— Task to carry out —
From the line with "appeared: COBALT PLANE" through the line with "colour: JET-BLACK CONE", inclusive, return each line of the data below exactly and leave the rest out.

— Data in this exercise —
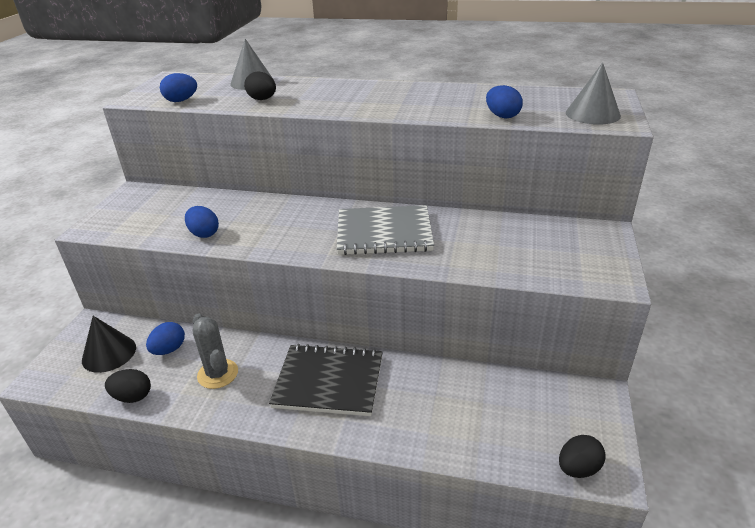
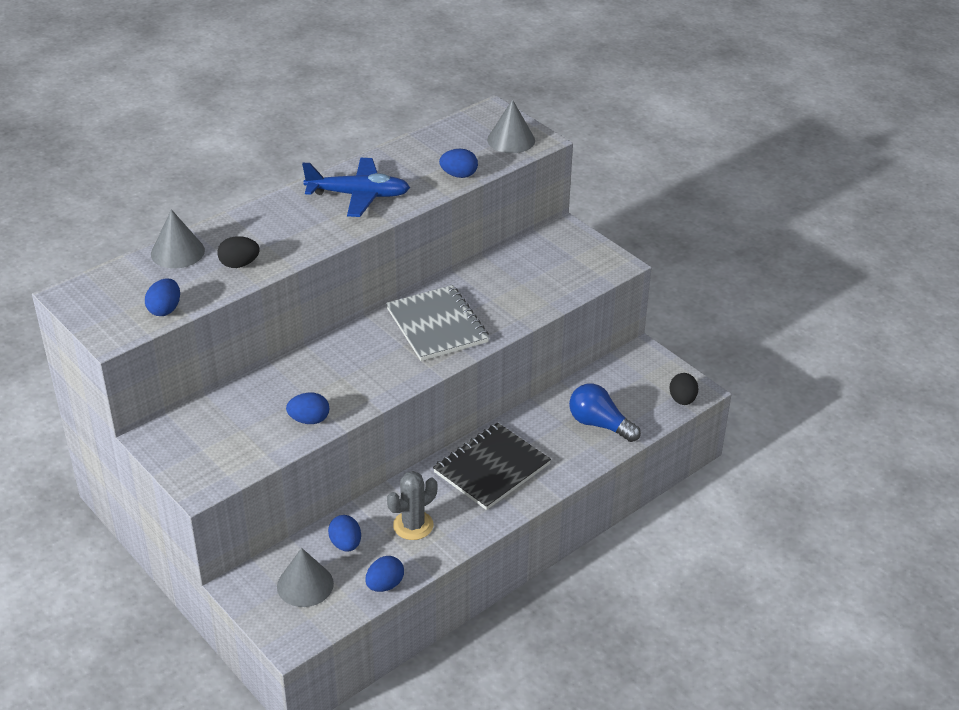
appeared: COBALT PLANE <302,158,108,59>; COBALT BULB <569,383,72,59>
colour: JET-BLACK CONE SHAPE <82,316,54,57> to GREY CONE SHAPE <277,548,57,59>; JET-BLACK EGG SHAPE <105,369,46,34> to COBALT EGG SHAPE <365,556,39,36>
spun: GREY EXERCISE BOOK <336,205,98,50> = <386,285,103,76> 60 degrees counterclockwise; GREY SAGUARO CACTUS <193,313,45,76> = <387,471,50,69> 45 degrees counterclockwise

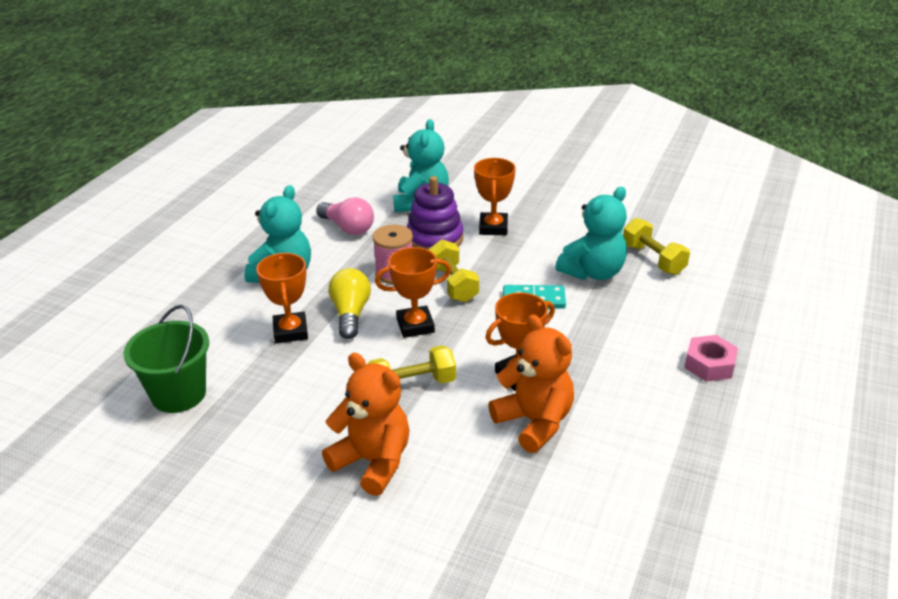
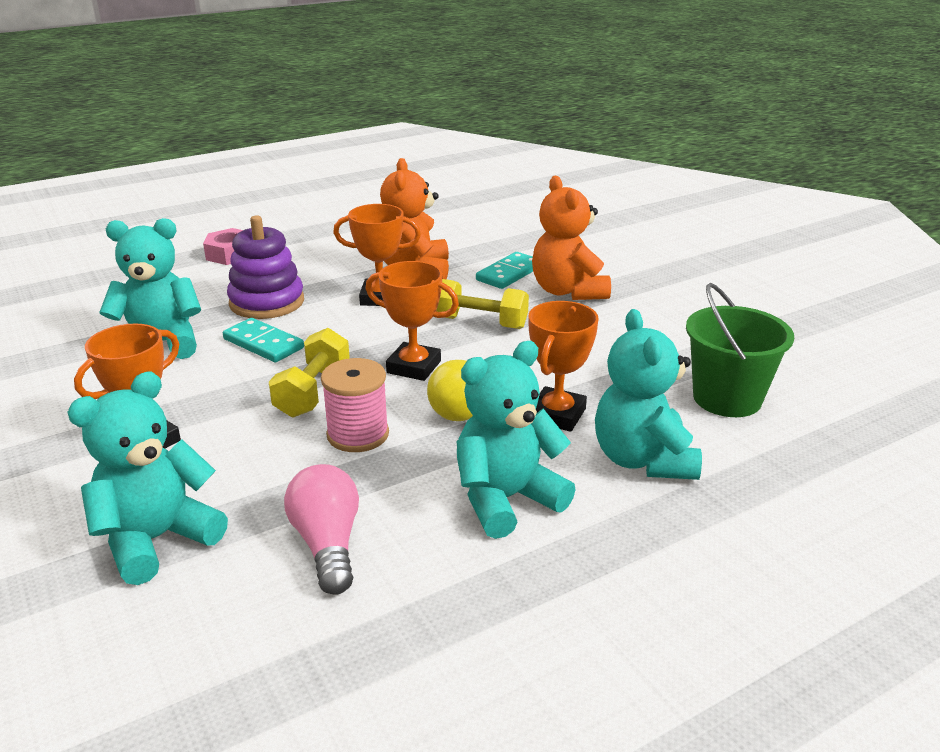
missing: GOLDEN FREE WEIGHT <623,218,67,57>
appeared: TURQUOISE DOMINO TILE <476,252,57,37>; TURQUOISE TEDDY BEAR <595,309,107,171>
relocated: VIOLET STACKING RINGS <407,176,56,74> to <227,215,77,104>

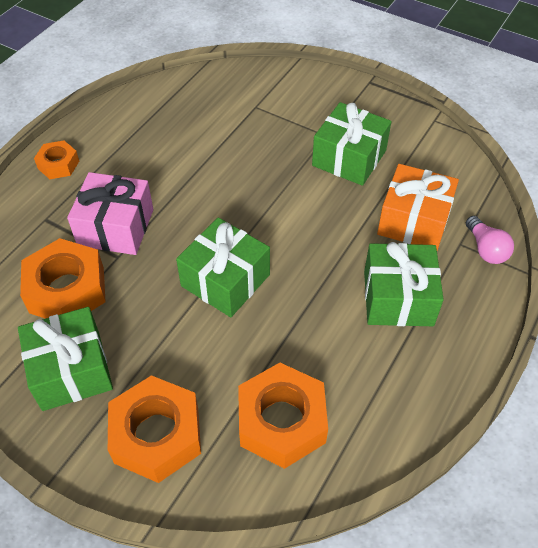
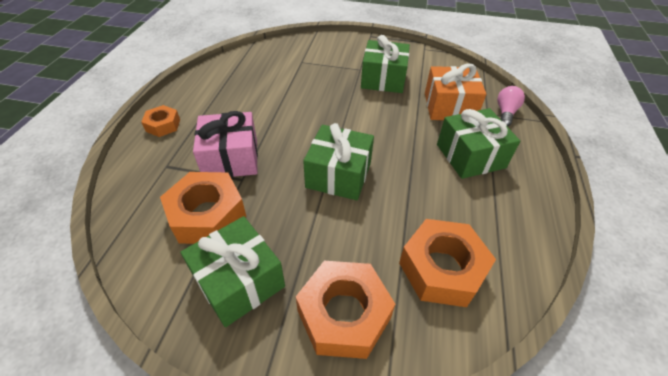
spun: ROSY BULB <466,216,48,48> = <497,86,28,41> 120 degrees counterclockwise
...
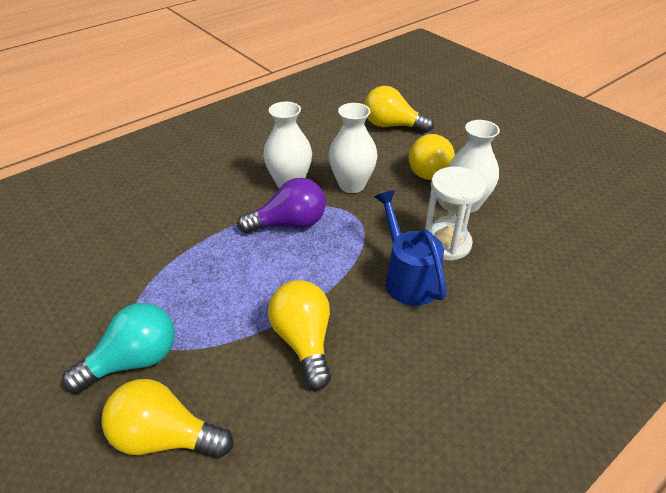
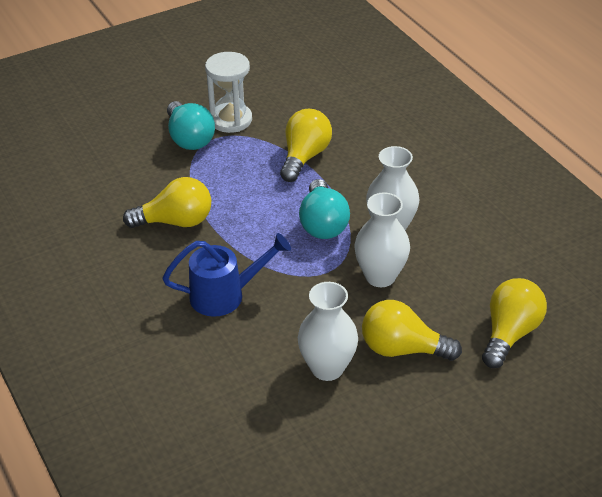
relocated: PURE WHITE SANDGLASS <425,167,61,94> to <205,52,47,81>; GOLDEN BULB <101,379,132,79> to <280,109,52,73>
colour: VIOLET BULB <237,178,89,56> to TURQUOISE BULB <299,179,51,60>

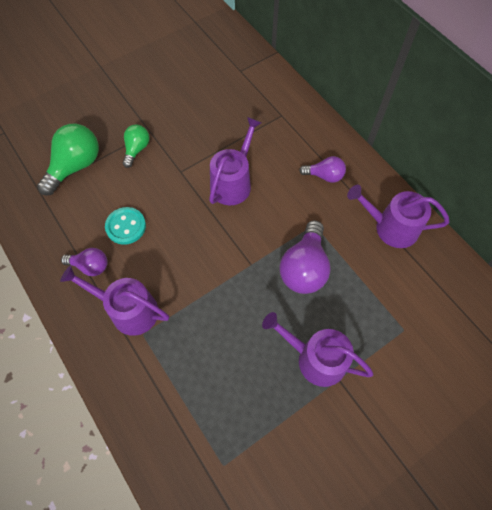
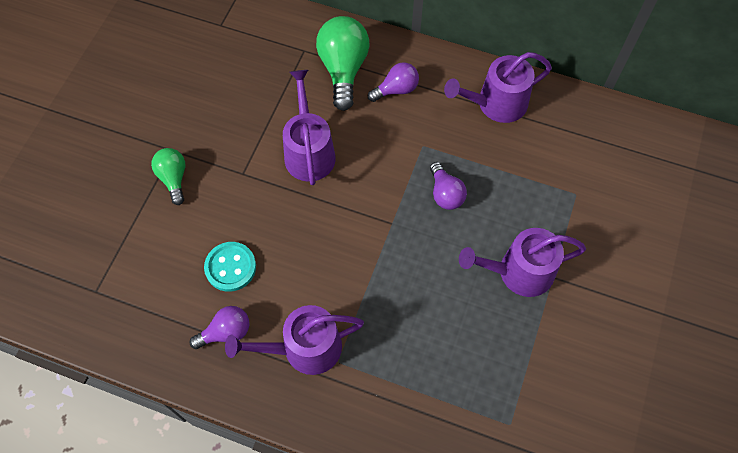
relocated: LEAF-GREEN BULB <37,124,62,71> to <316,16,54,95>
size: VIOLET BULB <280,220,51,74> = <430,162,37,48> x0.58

— Exercise output —
appeared: COBALT PLANE <302,158,108,59>; COBALT BULB <569,383,72,59>
colour: JET-BLACK CONE SHAPE <82,316,54,57> to GREY CONE SHAPE <277,548,57,59>; JET-BLACK EGG SHAPE <105,369,46,34> to COBALT EGG SHAPE <365,556,39,36>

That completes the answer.